Render the items below as a Markdown table with two columns, Row and Line. Give each non-blank line its own numbered row and omit blank lines.

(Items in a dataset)
— begin —

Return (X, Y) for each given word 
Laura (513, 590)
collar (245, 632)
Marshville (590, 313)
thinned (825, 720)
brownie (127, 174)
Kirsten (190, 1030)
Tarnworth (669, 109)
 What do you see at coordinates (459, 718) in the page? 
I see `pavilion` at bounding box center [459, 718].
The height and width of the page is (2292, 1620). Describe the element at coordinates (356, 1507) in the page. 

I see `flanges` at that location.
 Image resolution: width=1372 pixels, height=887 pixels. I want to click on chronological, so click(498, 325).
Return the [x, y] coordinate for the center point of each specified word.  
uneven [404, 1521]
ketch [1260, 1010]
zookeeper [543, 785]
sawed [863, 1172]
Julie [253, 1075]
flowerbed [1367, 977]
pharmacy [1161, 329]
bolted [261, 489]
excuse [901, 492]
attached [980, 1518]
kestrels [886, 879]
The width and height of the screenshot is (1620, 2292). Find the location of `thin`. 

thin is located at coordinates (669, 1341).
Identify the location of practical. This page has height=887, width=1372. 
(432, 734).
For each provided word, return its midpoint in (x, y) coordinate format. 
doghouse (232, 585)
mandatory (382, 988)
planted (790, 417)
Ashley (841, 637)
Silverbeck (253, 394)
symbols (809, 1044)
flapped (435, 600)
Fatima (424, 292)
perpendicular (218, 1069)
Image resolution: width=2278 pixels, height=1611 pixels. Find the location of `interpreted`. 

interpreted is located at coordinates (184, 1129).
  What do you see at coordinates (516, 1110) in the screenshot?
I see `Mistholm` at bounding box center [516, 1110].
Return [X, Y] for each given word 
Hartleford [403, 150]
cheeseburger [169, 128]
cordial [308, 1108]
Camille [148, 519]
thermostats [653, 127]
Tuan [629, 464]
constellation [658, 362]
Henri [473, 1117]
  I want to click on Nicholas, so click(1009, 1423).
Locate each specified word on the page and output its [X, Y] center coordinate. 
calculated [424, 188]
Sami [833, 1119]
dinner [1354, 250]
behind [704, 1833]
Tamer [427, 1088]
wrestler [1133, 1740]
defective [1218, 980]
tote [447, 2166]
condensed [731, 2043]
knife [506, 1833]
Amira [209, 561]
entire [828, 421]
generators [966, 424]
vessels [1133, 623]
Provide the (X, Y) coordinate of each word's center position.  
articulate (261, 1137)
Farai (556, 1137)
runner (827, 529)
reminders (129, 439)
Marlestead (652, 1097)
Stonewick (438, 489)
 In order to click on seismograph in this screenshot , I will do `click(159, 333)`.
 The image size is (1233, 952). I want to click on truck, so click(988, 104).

— end —

(RESPONSE FOR THIS EXERCISE)
| Row | Line |
|---|---|
| 1 | Return (X, Y) for each given word  |
| 2 | Laura (513, 590) |
| 3 | collar (245, 632) |
| 4 | Marshville (590, 313) |
| 5 | thinned (825, 720) |
| 6 | brownie (127, 174) |
| 7 | Kirsten (190, 1030) |
| 8 | Tarnworth (669, 109) |
| 9 |  What do you see at coordinates (459, 718) in the page?  |
| 10 | I see `pavilion` at bounding box center [459, 718]. |
| 11 | The height and width of the page is (2292, 1620). Describe the element at coordinates (356, 1507) in the page.  |
| 12 | I see `flanges` at that location. |
| 13 |  Image resolution: width=1372 pixels, height=887 pixels. I want to click on chronological, so click(498, 325). |
| 14 | Return the [x, y] coordinate for the center point of each specified word.   |
| 15 | uneven [404, 1521] |
| 16 | ketch [1260, 1010] |
| 17 | zookeeper [543, 785] |
| 18 | sawed [863, 1172] |
| 19 | Julie [253, 1075] |
| 20 | flowerbed [1367, 977] |
| 21 | pharmacy [1161, 329] |
| 22 | bolted [261, 489] |
| 23 | excuse [901, 492] |
| 24 | attached [980, 1518] |
| 25 | kestrels [886, 879] |
| 26 | The width and height of the screenshot is (1620, 2292). Find the location of `thin`.  |
| 27 | thin is located at coordinates (669, 1341). |
| 28 | Identify the location of practical. This page has height=887, width=1372.  |
| 29 | (432, 734). |
| 30 | For each provided word, return its midpoint in (x, y) coordinate format.  |
| 31 | doghouse (232, 585) |
| 32 | mandatory (382, 988) |
| 33 | planted (790, 417) |
| 34 | Ashley (841, 637) |
| 35 | Silverbeck (253, 394) |
| 36 | symbols (809, 1044) |
| 37 | flapped (435, 600) |
| 38 | Fatima (424, 292) |
| 39 | perpendicular (218, 1069) |
| 40 | Image resolution: width=2278 pixels, height=1611 pixels. Find the location of `interpreted`.  |
| 41 | interpreted is located at coordinates (184, 1129). |
| 42 |   What do you see at coordinates (516, 1110) in the screenshot? |
| 43 | I see `Mistholm` at bounding box center [516, 1110]. |
| 44 | Return [X, Y] for each given word  |
| 45 | Hartleford [403, 150] |
| 46 | cheeseburger [169, 128] |
| 47 | cordial [308, 1108] |
| 48 | Camille [148, 519] |
| 49 | thermostats [653, 127] |
| 50 | Tuan [629, 464] |
| 51 | constellation [658, 362] |
| 52 | Henri [473, 1117] |
| 53 |   I want to click on Nicholas, so click(1009, 1423). |
| 54 | Locate each specified word on the page and output its [X, Y] center coordinate.  |
| 55 | calculated [424, 188] |
| 56 | Sami [833, 1119] |
| 57 | dinner [1354, 250] |
| 58 | behind [704, 1833] |
| 59 | Tamer [427, 1088] |
| 60 | wrestler [1133, 1740] |
| 61 | defective [1218, 980] |
| 62 | tote [447, 2166] |
| 63 | condensed [731, 2043] |
| 64 | knife [506, 1833] |
| 65 | Amira [209, 561] |
| 66 | entire [828, 421] |
| 67 | generators [966, 424] |
| 68 | vessels [1133, 623] |
| 69 | Provide the (X, Y) coordinate of each word's center position.   |
| 70 | articulate (261, 1137) |
| 71 | Farai (556, 1137) |
| 72 | runner (827, 529) |
| 73 | reminders (129, 439) |
| 74 | Marlestead (652, 1097) |
| 75 | Stonewick (438, 489) |
| 76 |  In order to click on seismograph in this screenshot , I will do `click(159, 333)`. |
| 77 |  The image size is (1233, 952). I want to click on truck, so click(988, 104). |